▶
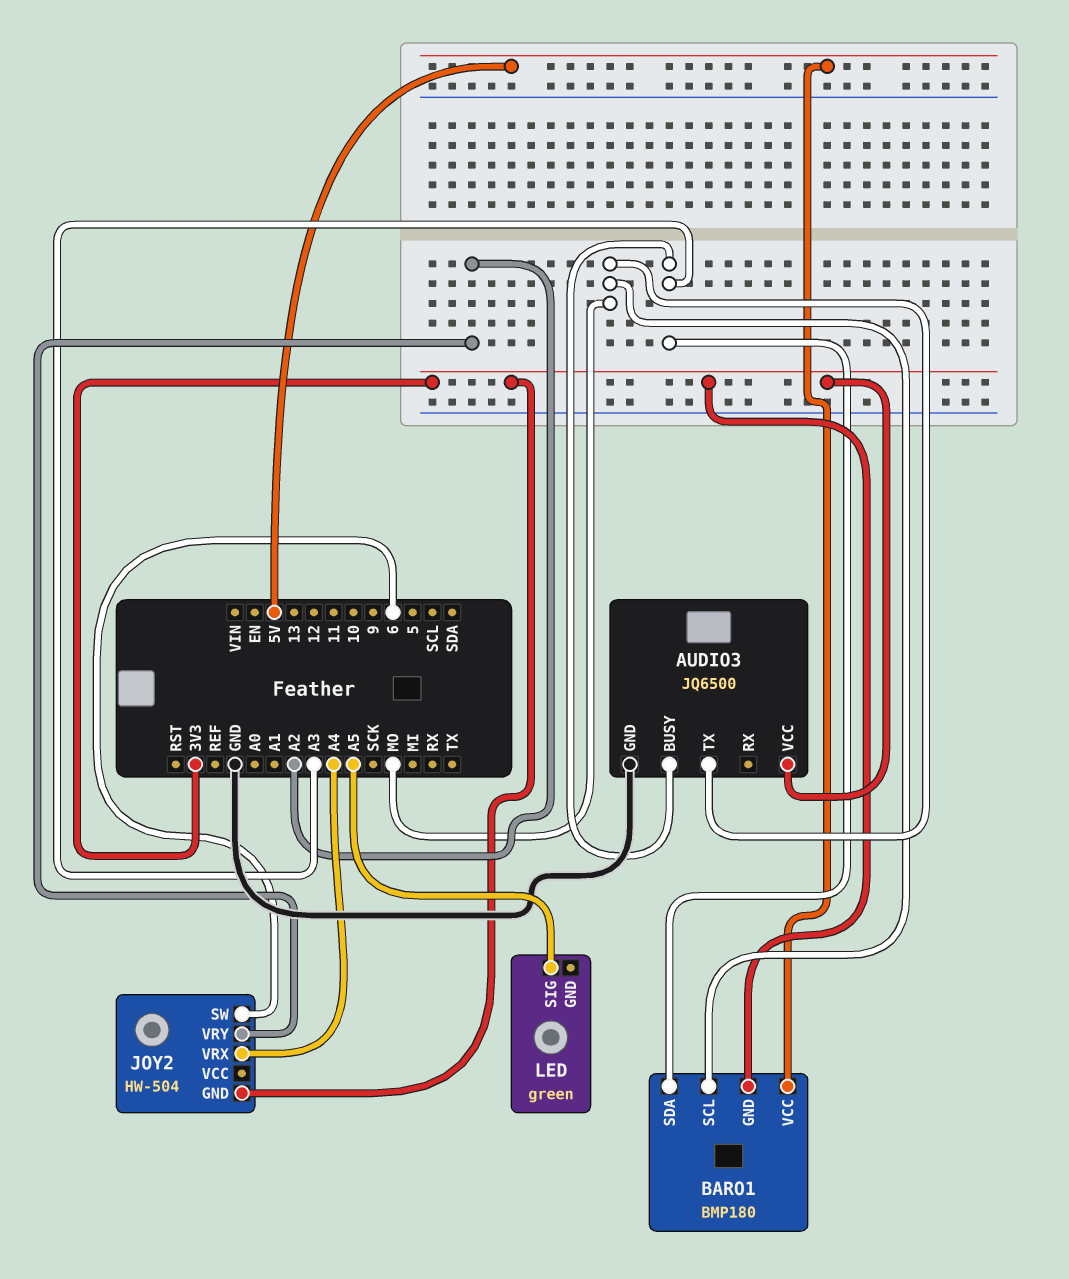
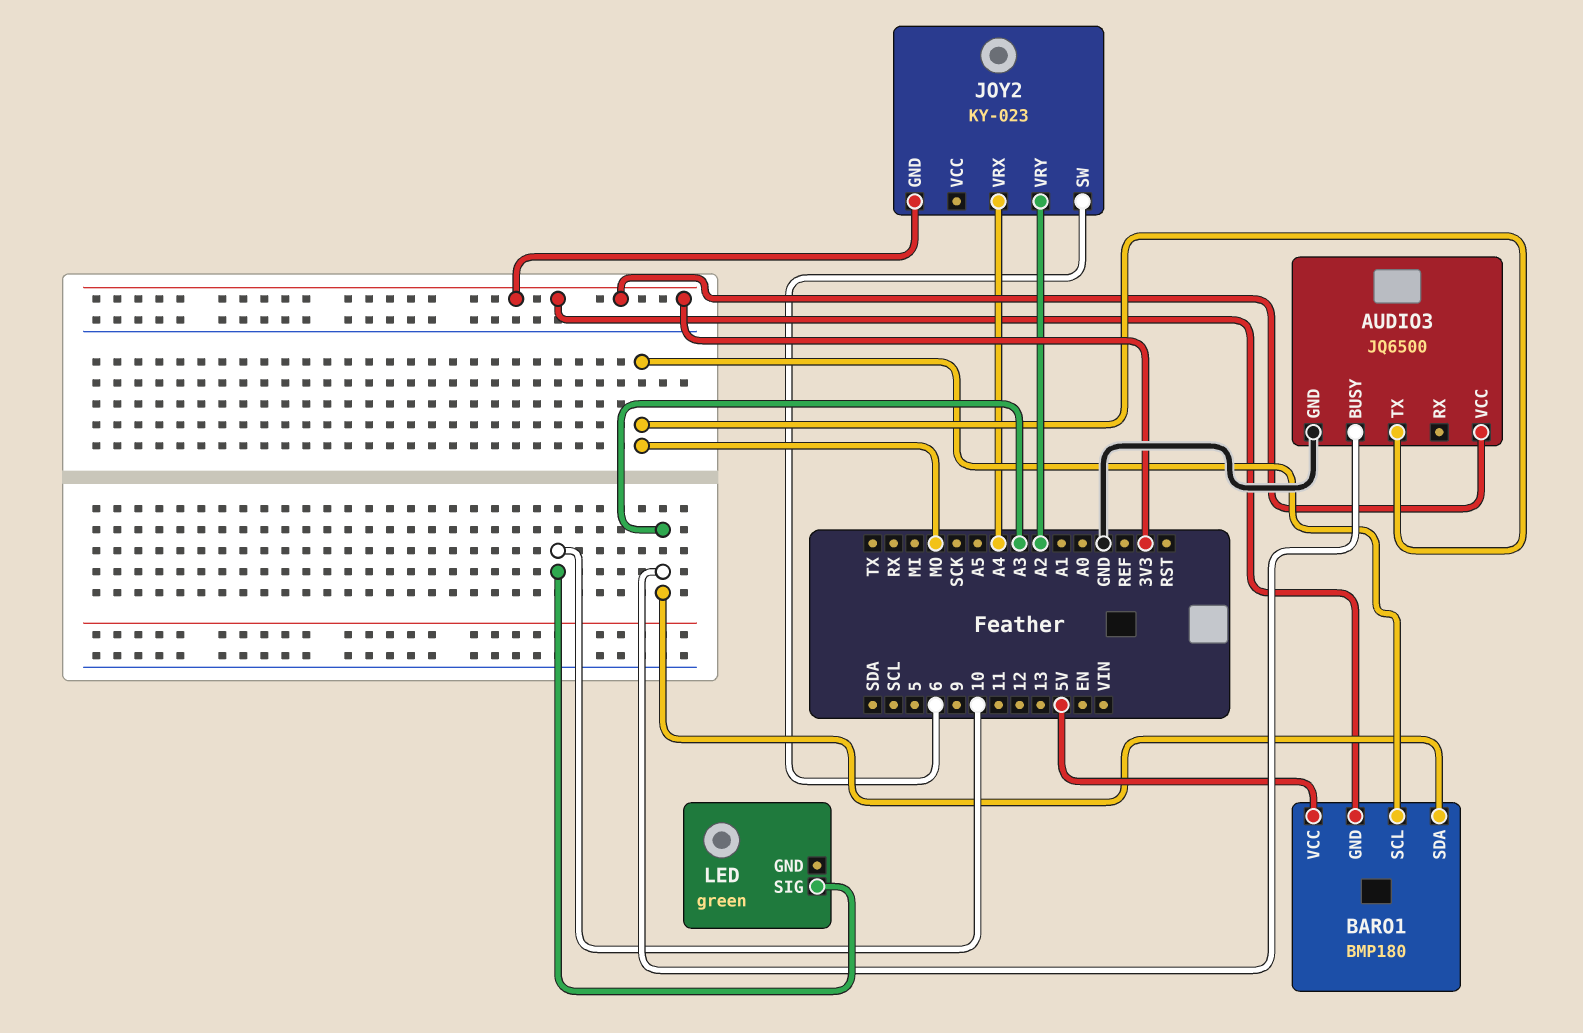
JOY2: HW-504 -> KY-023
LED pin SIG: A5 -> 10

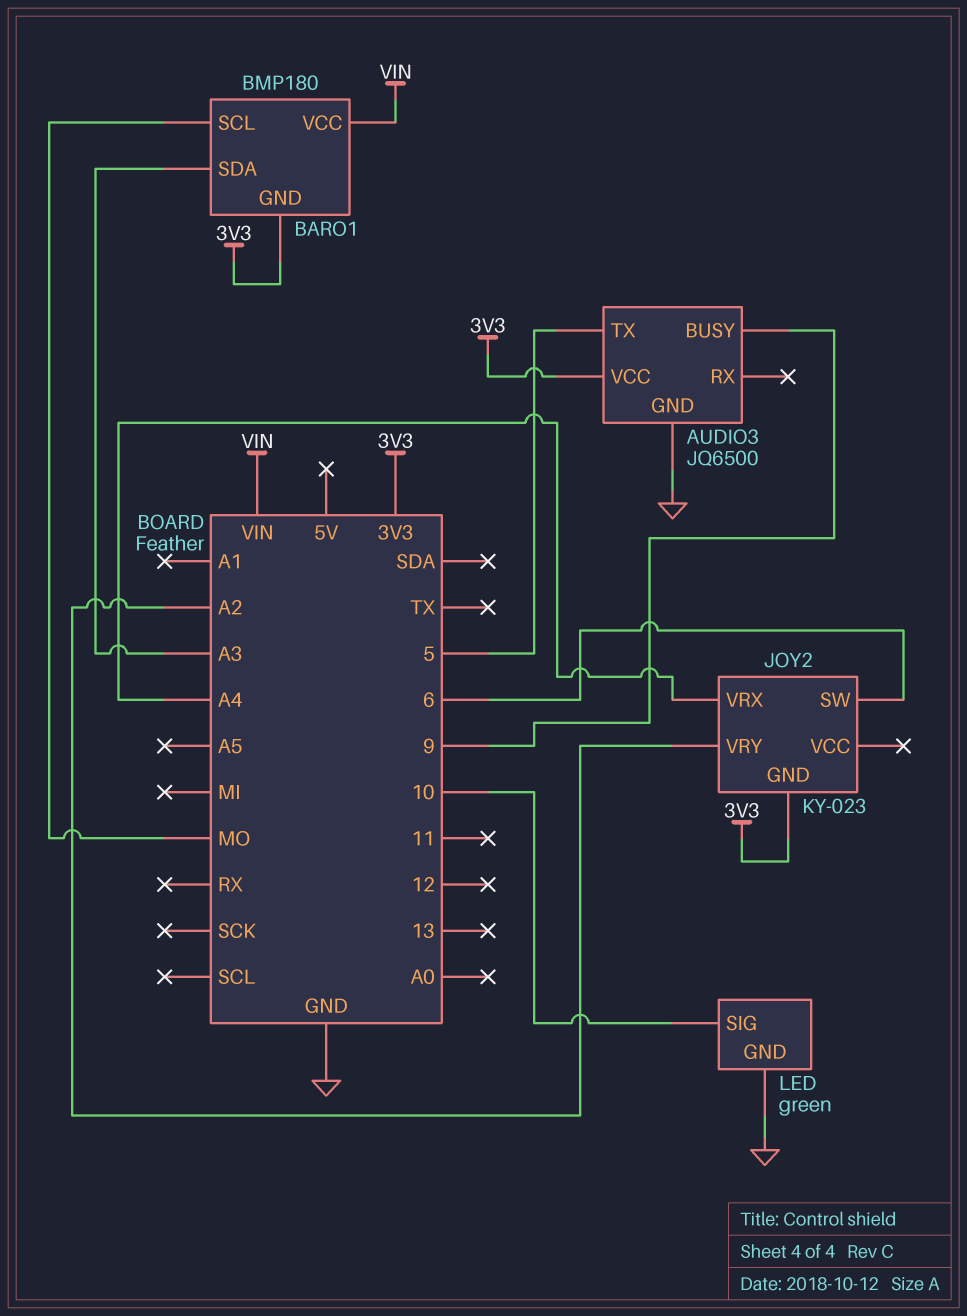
AUDIO3 pin BUSY: A3 -> 9
AUDIO3 pin TX: MO -> 5
BARO1 pin VCC: 5V -> VIN
LED pin GND: none -> GND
◀
TASK PROMPT —
Nothing but the lines from the one containing "LED pin SIG: A5 -> 10" through the last line of the records should appear in the copy, exactly as written and without pictures.

EXERCISE ANSWER —
LED pin SIG: A5 -> 10

AUDIO3 pin BUSY: A3 -> 9
AUDIO3 pin TX: MO -> 5
BARO1 pin VCC: 5V -> VIN
LED pin GND: none -> GND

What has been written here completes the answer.